Object tracking records
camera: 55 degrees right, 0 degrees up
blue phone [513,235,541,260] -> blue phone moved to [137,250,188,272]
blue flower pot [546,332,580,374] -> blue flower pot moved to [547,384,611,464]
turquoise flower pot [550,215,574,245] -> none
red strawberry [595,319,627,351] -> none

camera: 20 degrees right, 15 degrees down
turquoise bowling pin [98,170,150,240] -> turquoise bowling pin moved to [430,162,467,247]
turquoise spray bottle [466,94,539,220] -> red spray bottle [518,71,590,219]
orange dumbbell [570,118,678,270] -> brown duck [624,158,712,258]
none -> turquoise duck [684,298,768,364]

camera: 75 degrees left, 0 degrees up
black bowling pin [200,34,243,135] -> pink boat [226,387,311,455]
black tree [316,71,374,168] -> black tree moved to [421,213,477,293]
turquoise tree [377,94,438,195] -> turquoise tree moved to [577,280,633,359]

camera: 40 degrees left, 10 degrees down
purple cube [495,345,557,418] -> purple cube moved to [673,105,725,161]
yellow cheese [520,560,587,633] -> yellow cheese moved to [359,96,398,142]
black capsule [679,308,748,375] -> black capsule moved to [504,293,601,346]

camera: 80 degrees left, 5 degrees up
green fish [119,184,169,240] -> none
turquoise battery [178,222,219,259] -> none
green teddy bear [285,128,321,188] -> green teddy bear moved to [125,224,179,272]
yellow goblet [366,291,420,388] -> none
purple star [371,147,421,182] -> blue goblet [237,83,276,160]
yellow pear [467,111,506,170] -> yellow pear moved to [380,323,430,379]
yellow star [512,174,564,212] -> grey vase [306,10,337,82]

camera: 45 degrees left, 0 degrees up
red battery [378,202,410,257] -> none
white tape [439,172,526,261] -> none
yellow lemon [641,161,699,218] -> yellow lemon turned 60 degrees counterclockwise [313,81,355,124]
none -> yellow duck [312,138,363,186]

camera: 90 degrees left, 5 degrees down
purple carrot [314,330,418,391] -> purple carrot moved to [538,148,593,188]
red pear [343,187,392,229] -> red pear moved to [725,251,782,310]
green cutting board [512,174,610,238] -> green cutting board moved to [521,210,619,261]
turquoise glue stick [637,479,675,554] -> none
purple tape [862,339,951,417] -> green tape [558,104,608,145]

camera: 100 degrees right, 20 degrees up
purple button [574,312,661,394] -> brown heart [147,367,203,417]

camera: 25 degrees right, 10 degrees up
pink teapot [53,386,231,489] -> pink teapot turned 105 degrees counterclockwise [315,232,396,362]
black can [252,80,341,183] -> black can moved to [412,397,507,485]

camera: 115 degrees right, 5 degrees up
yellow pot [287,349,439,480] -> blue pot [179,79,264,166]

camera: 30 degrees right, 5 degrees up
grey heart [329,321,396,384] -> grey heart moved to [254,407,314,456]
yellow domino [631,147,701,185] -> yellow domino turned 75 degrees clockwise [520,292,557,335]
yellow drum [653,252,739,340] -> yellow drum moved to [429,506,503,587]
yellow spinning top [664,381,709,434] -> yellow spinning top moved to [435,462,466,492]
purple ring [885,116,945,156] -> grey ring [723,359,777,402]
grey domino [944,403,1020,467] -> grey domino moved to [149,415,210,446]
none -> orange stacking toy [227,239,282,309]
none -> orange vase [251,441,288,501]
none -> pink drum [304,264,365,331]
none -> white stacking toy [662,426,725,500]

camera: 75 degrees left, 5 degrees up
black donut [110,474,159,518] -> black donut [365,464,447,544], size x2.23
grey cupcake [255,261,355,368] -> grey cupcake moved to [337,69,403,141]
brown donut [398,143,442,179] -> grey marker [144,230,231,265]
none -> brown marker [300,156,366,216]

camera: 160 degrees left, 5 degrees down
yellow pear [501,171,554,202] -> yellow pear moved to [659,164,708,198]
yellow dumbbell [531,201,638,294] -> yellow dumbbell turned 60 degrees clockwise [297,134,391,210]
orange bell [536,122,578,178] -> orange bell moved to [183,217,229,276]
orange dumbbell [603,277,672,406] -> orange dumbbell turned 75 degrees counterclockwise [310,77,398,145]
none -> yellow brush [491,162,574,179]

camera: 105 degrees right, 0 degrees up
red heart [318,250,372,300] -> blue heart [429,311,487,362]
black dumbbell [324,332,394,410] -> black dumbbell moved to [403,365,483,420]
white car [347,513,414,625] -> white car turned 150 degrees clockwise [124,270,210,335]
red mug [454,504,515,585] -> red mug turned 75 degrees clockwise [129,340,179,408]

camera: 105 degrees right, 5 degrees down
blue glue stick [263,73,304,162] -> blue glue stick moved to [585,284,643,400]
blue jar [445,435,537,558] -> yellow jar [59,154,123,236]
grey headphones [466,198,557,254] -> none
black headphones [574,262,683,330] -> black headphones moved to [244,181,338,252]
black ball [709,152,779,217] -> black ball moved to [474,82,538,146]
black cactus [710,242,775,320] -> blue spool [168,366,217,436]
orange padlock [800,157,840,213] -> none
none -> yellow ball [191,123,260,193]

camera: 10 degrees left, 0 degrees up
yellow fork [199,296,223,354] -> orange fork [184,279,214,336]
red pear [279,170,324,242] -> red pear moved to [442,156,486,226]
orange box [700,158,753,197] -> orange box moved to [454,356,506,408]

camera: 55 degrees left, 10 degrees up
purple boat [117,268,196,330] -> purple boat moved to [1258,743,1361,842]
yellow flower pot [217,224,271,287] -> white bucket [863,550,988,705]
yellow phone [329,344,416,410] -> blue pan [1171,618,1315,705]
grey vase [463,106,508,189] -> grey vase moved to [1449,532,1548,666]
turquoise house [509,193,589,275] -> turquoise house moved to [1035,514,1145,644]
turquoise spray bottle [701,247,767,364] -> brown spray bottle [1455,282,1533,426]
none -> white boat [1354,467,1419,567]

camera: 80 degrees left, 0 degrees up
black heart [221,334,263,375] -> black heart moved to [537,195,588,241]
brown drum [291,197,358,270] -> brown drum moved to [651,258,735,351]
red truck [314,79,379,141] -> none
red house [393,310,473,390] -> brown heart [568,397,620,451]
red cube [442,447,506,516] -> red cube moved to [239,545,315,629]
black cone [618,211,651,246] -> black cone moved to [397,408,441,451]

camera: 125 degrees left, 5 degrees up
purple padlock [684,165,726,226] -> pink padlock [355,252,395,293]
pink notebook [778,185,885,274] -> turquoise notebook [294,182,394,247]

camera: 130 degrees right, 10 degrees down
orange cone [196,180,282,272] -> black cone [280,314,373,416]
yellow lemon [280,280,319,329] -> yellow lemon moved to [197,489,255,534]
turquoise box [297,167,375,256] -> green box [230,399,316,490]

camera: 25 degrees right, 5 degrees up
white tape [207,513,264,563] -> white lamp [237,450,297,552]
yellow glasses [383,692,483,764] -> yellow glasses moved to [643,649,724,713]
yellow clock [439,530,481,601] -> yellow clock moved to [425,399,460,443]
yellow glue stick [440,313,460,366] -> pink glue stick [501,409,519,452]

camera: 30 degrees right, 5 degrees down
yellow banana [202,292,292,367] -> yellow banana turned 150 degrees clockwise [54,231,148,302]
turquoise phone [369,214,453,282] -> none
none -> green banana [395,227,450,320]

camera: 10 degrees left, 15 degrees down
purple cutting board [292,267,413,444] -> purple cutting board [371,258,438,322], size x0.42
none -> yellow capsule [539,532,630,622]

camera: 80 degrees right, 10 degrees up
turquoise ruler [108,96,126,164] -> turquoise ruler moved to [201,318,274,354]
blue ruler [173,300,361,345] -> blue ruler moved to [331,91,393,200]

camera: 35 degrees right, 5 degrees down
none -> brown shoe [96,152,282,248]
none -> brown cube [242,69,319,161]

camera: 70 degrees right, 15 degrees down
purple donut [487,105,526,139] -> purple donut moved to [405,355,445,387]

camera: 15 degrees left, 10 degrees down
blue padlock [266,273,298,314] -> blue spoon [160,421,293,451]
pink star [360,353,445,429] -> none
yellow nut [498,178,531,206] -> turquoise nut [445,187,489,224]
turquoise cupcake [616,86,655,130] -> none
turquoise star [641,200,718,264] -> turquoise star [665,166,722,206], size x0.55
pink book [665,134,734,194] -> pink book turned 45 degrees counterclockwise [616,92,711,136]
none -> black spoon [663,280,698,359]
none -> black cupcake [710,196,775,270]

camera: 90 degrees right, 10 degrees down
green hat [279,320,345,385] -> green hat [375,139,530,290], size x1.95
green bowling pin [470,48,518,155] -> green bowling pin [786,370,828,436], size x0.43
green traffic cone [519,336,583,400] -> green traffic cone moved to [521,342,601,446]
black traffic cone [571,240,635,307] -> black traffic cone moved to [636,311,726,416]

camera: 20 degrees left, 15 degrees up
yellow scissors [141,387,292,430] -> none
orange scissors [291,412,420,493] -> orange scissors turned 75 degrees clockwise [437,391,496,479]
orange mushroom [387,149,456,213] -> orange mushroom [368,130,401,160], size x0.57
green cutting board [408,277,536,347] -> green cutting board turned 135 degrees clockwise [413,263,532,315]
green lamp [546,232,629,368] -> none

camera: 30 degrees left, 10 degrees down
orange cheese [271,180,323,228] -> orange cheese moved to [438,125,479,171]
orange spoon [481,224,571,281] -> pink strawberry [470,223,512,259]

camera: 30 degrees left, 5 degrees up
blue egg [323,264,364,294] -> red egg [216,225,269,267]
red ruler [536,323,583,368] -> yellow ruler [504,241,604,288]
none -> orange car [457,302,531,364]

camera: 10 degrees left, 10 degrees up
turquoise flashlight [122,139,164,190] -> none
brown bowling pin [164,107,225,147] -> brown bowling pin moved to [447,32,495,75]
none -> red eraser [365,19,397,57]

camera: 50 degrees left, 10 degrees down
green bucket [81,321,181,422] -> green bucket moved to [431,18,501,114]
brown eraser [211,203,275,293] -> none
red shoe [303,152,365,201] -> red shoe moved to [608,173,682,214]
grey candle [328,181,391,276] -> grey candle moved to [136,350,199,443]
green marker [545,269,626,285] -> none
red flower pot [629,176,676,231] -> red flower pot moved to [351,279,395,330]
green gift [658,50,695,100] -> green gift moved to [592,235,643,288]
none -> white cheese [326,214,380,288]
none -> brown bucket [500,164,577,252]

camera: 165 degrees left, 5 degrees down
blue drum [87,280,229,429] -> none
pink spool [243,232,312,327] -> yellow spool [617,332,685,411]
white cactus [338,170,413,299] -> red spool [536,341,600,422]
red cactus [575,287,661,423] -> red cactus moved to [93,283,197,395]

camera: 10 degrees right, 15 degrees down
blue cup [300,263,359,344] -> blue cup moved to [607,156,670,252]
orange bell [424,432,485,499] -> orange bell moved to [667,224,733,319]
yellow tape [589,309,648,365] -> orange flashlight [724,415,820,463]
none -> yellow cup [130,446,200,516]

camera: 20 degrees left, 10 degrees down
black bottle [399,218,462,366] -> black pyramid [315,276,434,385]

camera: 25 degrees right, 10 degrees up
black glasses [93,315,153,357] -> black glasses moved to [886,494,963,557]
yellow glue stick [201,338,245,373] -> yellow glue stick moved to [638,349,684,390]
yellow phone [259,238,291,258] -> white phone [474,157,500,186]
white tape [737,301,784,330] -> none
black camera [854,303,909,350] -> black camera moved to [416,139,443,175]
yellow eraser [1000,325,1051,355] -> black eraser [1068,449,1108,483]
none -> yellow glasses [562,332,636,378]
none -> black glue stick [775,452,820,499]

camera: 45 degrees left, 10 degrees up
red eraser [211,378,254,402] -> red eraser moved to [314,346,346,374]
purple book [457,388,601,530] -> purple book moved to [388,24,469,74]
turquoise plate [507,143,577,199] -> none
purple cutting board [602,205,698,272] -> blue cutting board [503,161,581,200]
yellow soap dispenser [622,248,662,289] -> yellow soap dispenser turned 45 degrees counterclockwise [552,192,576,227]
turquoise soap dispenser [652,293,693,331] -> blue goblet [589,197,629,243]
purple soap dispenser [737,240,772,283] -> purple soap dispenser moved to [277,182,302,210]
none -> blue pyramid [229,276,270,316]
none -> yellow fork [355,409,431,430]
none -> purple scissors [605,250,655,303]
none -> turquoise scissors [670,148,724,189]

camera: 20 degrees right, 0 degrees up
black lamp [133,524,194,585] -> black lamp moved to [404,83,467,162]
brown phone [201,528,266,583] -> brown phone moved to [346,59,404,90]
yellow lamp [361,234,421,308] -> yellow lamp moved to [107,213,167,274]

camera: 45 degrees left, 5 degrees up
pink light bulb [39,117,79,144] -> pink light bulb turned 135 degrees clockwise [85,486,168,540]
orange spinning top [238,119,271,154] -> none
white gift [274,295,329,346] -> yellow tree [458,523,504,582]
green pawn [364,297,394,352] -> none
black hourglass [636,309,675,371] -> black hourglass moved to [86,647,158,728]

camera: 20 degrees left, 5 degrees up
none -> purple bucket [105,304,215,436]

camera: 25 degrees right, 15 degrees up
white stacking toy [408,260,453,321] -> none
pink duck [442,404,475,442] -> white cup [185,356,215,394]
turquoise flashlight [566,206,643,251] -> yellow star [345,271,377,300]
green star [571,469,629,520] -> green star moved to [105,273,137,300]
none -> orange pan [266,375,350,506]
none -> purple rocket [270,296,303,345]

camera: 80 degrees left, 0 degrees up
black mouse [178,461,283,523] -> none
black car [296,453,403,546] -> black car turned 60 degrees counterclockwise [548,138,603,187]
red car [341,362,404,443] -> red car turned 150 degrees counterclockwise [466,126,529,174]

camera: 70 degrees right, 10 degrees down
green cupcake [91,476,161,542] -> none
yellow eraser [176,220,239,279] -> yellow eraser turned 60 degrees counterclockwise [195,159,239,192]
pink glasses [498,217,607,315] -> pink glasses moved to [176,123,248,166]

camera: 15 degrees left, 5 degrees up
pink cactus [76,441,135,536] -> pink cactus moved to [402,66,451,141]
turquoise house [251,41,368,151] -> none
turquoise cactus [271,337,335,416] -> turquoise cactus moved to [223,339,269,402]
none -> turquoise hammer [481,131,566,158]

**Task directions**
Please copy the lines above from the line with "pink star [360,353,445,429] -> none" up to and including the line with "camera: 30 degrees left, 10 degrees down", exactly as written and with nothing else.

**Result below**
pink star [360,353,445,429] -> none
yellow nut [498,178,531,206] -> turquoise nut [445,187,489,224]
turquoise cupcake [616,86,655,130] -> none
turquoise star [641,200,718,264] -> turquoise star [665,166,722,206], size x0.55
pink book [665,134,734,194] -> pink book turned 45 degrees counterclockwise [616,92,711,136]
none -> black spoon [663,280,698,359]
none -> black cupcake [710,196,775,270]

camera: 90 degrees right, 10 degrees down
green hat [279,320,345,385] -> green hat [375,139,530,290], size x1.95
green bowling pin [470,48,518,155] -> green bowling pin [786,370,828,436], size x0.43
green traffic cone [519,336,583,400] -> green traffic cone moved to [521,342,601,446]
black traffic cone [571,240,635,307] -> black traffic cone moved to [636,311,726,416]

camera: 20 degrees left, 15 degrees up
yellow scissors [141,387,292,430] -> none
orange scissors [291,412,420,493] -> orange scissors turned 75 degrees clockwise [437,391,496,479]
orange mushroom [387,149,456,213] -> orange mushroom [368,130,401,160], size x0.57
green cutting board [408,277,536,347] -> green cutting board turned 135 degrees clockwise [413,263,532,315]
green lamp [546,232,629,368] -> none

camera: 30 degrees left, 10 degrees down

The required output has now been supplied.